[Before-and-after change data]
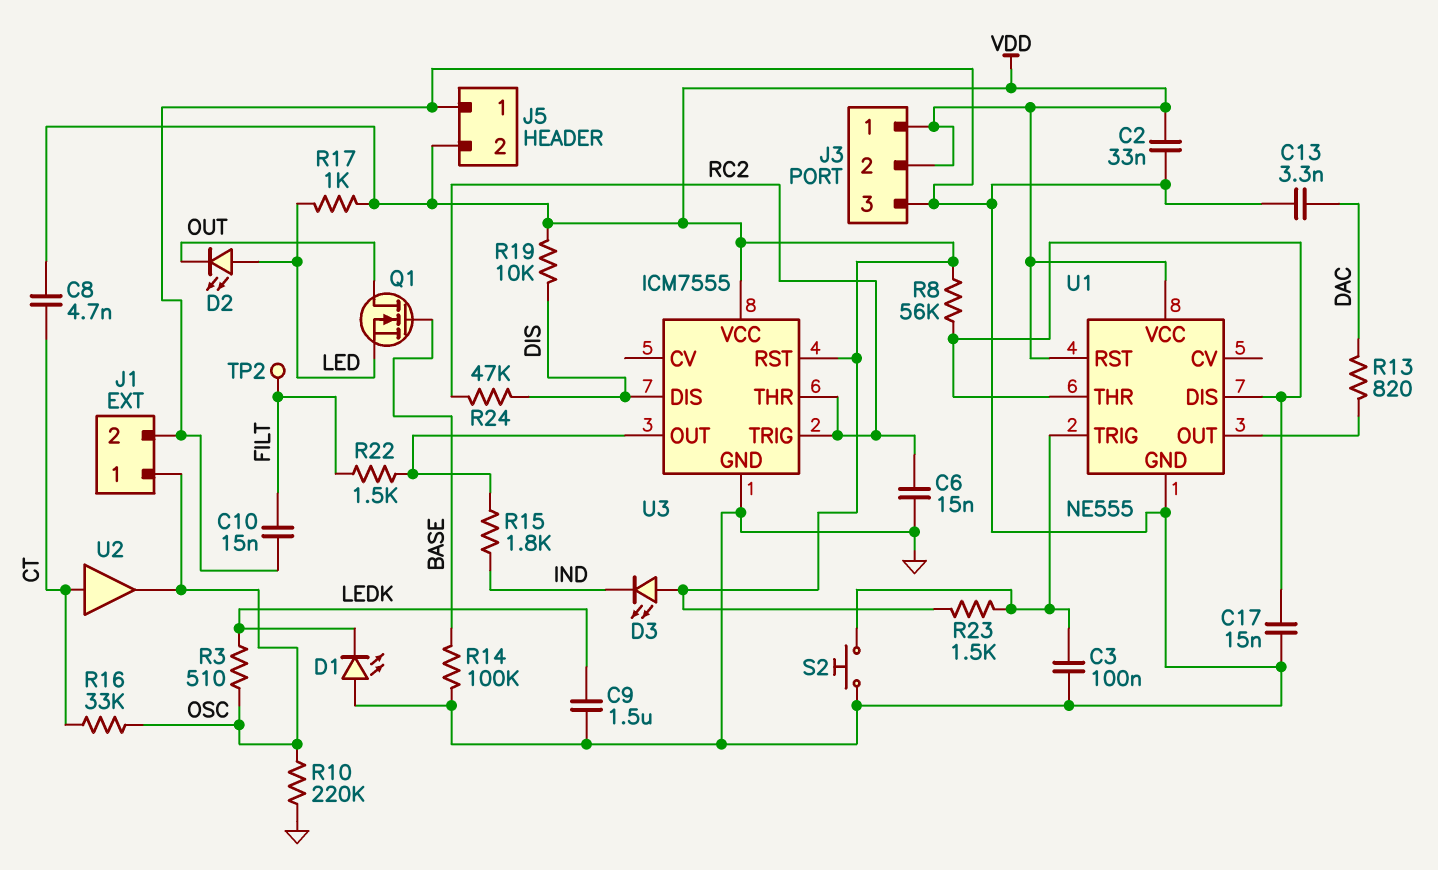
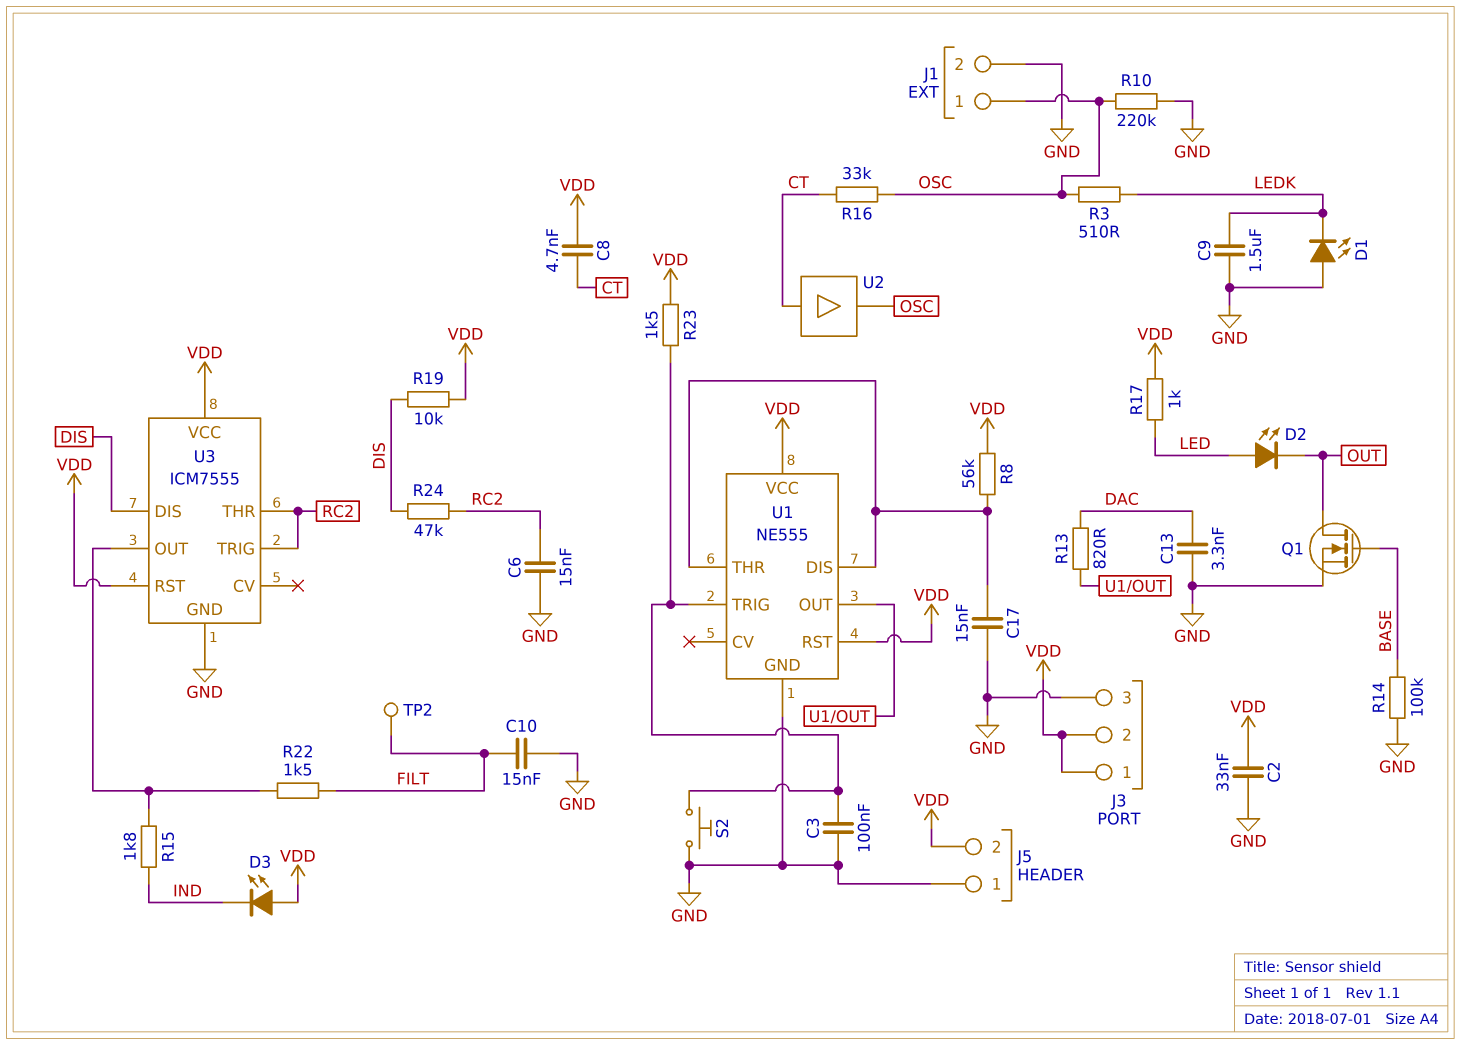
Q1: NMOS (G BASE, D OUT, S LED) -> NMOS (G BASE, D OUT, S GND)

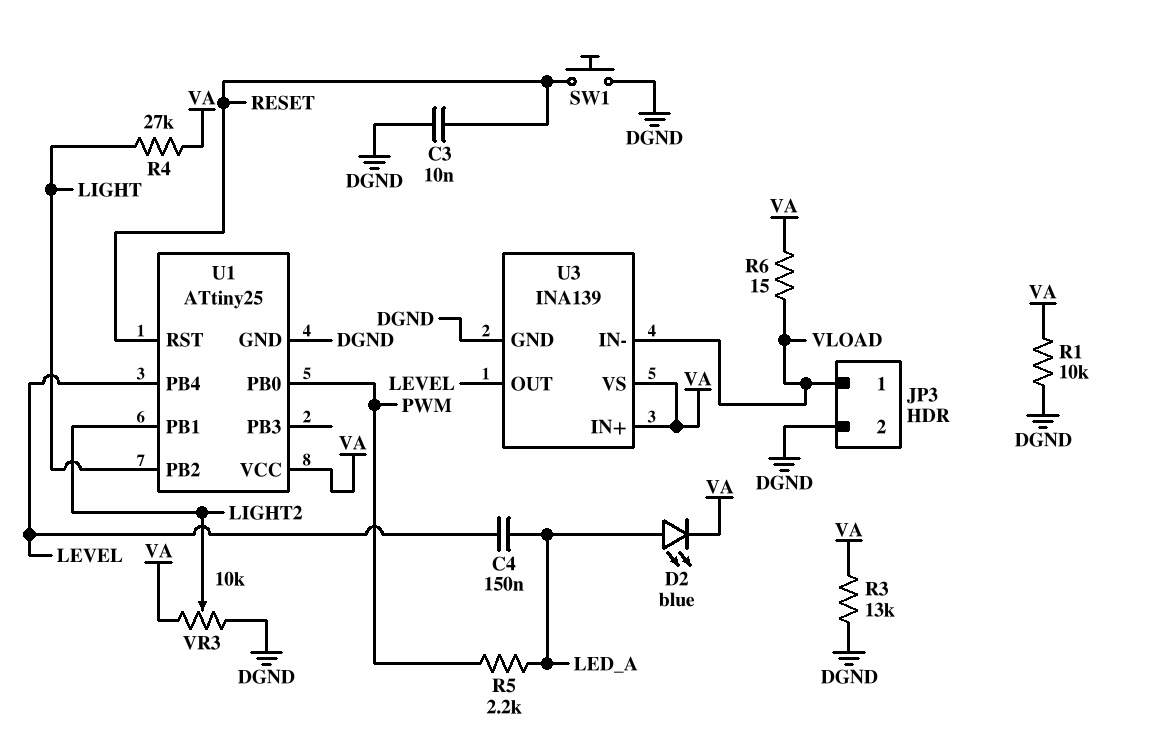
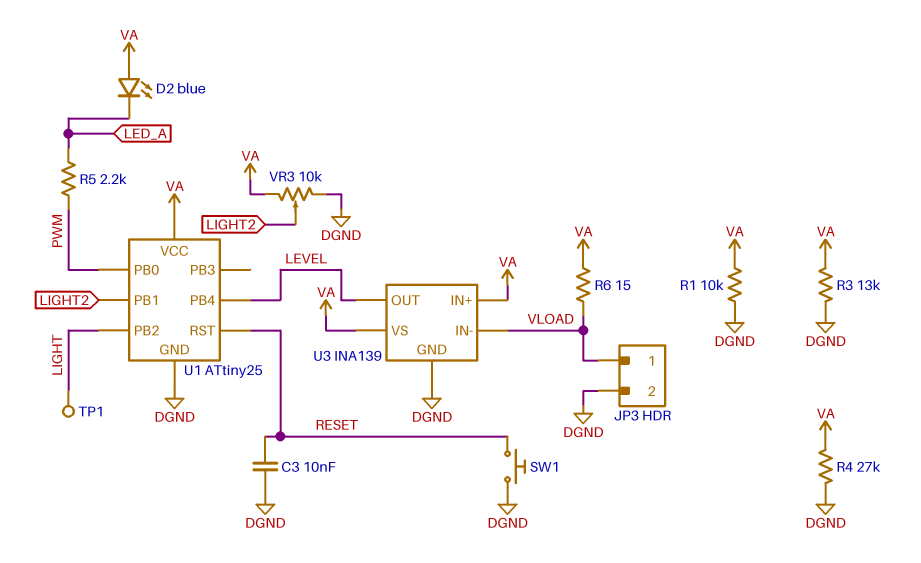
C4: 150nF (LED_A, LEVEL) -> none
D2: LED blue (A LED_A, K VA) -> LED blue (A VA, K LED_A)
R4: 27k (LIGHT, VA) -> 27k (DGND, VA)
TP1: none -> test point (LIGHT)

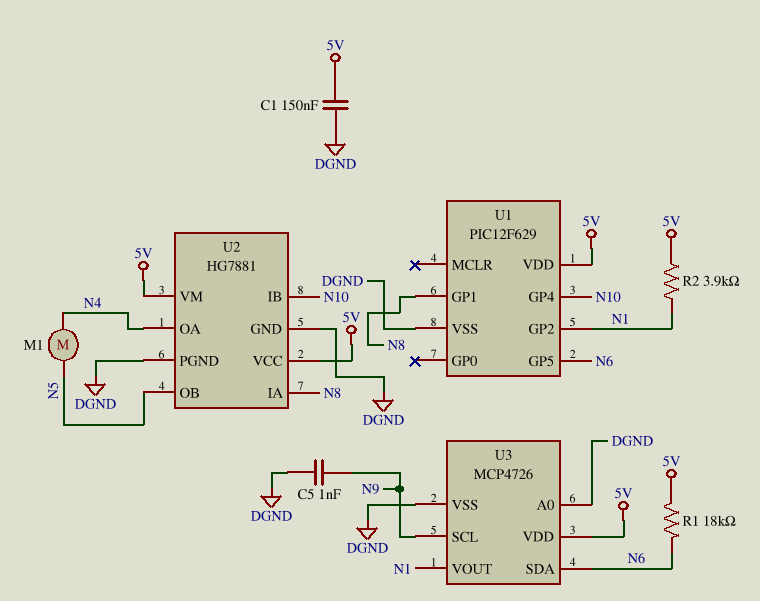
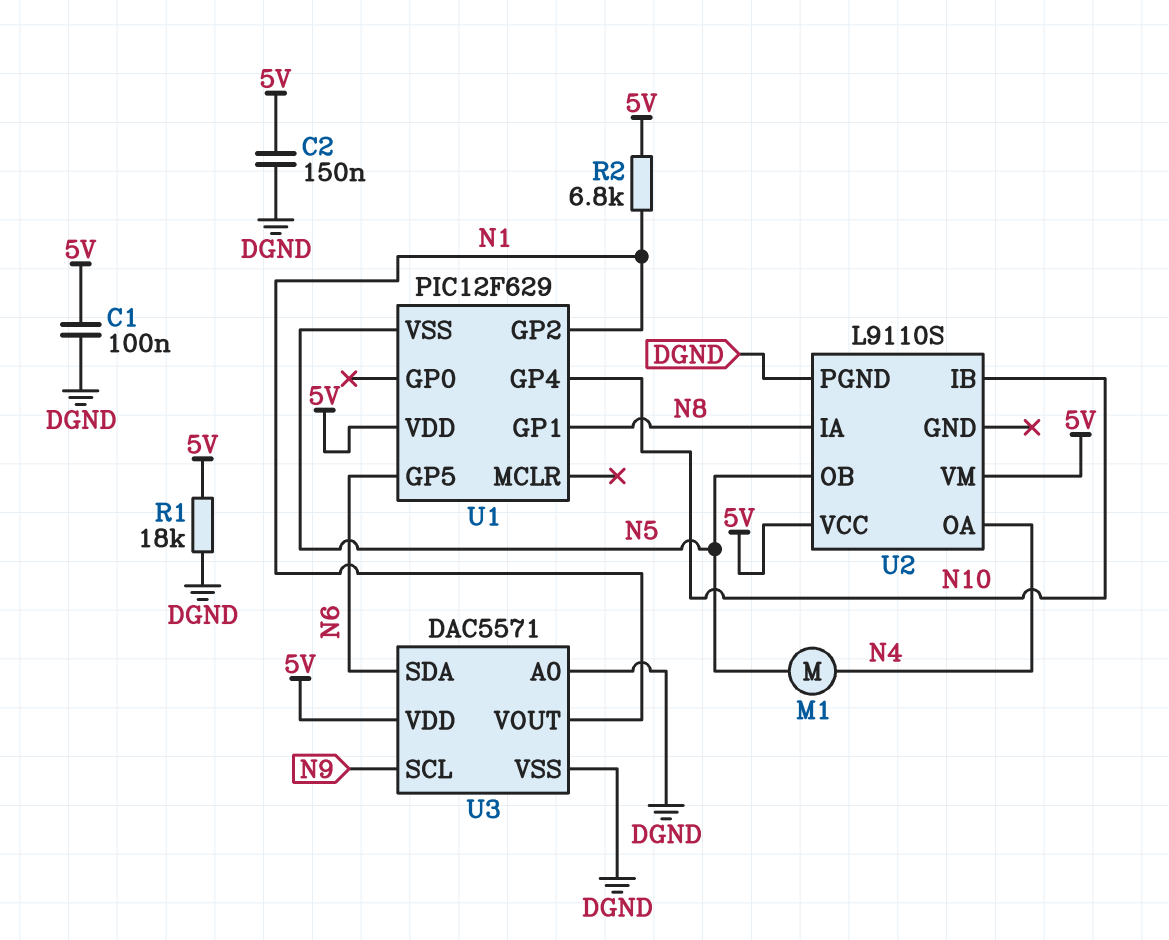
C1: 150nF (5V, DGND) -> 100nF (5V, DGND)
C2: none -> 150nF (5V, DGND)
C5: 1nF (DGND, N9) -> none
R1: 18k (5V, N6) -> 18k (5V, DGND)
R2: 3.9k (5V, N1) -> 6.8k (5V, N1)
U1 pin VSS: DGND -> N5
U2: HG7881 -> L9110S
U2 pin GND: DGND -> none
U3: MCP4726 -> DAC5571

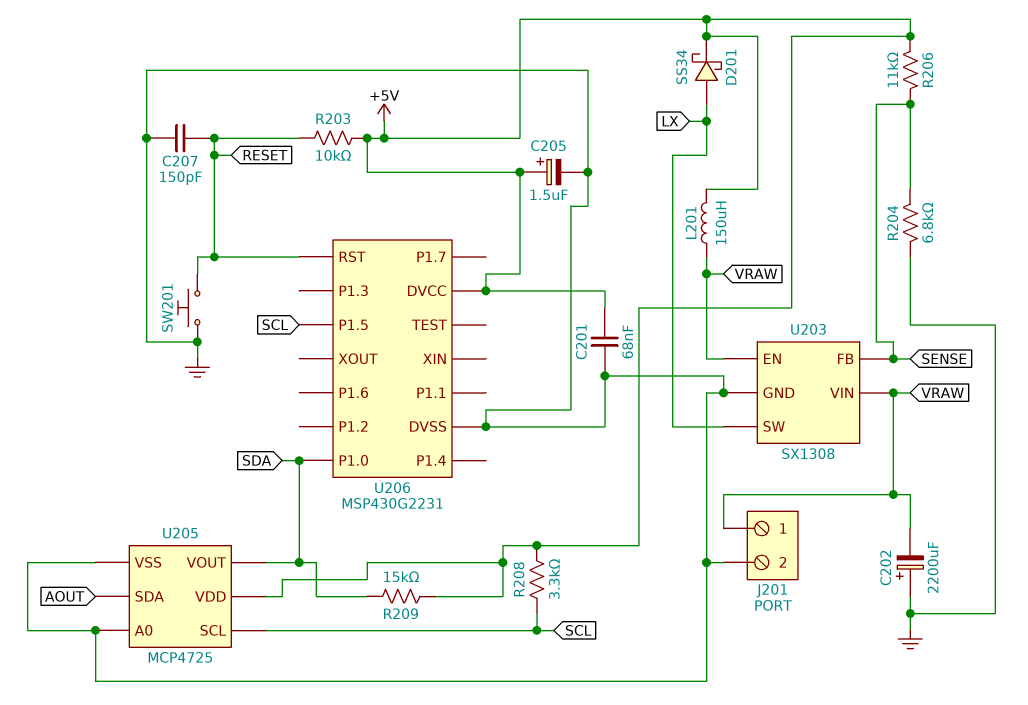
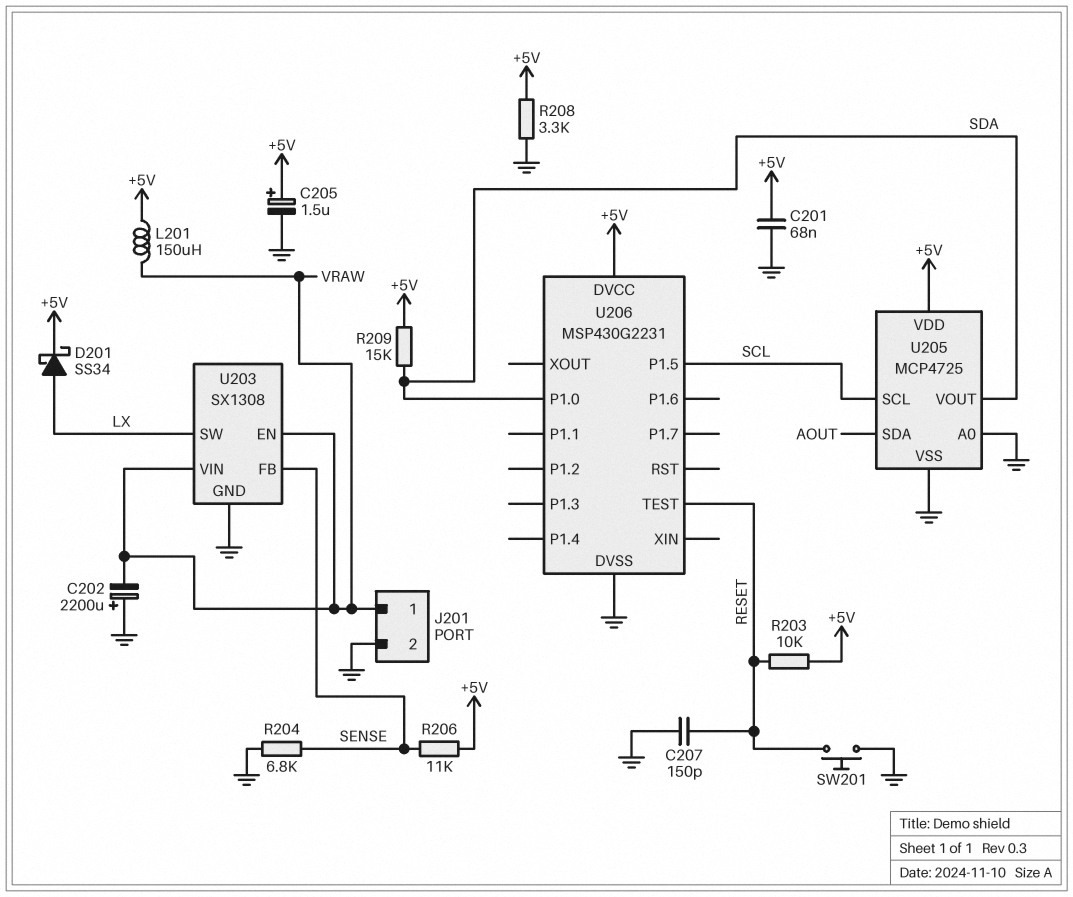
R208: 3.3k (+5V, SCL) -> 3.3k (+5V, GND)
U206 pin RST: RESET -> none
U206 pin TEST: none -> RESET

§ **EXERCISE**
Tally the lines above that contain the word "RESET", and reply with only the number.

§ **OUTPUT OF THE TASK**
2